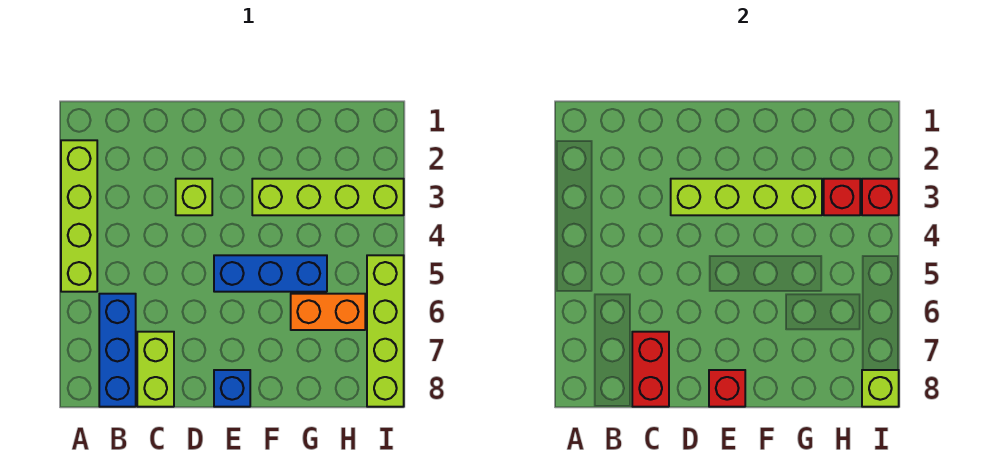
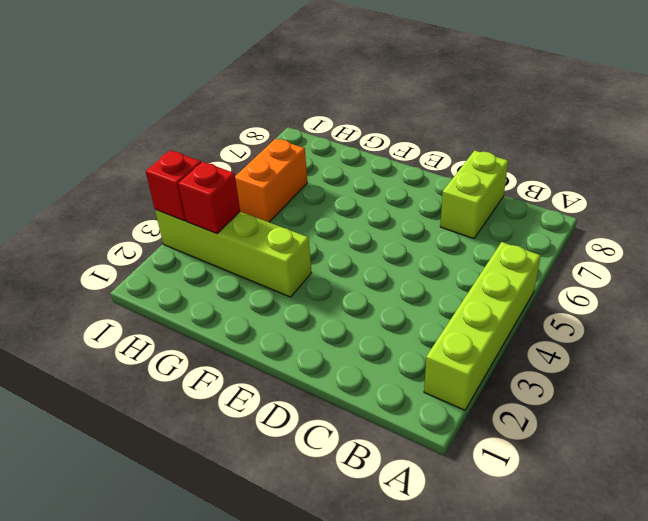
orange brick H5:H6 level 1 -> orange brick G6:H6 level 1
none -> blue brick B6:B8 level 1
none -> lime brick D3 level 1
none -> blue brick E5:G5 level 1

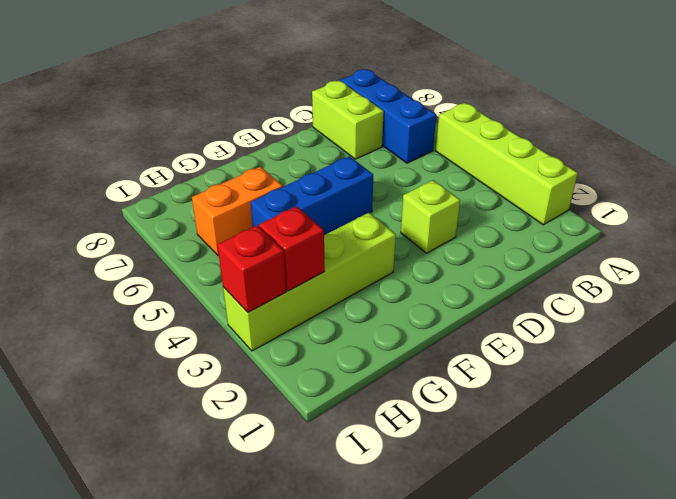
none -> blue brick E8 level 1
none -> lime brick I5:I8 level 1
none -> red brick C7:C8 level 2

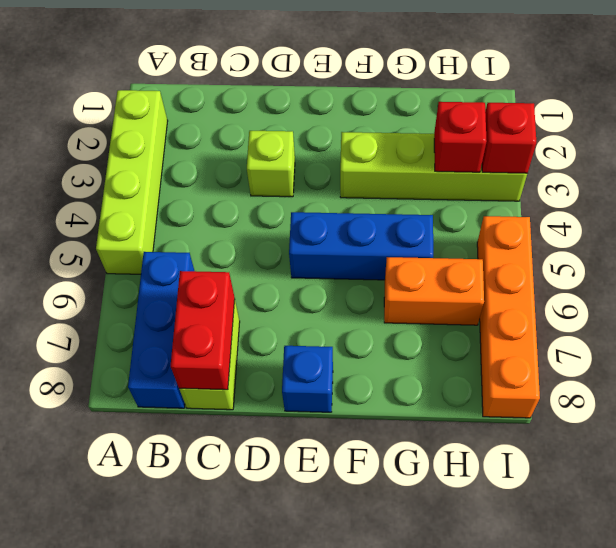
orange brick I5:I8 level 1 -> lime brick I5:I8 level 1
none -> lime brick D3:G3 level 2
none -> red brick E8 level 2
none -> lime brick I8 level 2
------------------------------------
> _ACTIVITY_:
Please copy the lines above exactly as written, apart from any pictures.

> _RESPONSE TO THE TASK_:
orange brick H5:H6 level 1 -> orange brick G6:H6 level 1
none -> blue brick B6:B8 level 1
none -> lime brick D3 level 1
none -> blue brick E5:G5 level 1

none -> blue brick E8 level 1
none -> lime brick I5:I8 level 1
none -> red brick C7:C8 level 2

orange brick I5:I8 level 1 -> lime brick I5:I8 level 1
none -> lime brick D3:G3 level 2
none -> red brick E8 level 2
none -> lime brick I8 level 2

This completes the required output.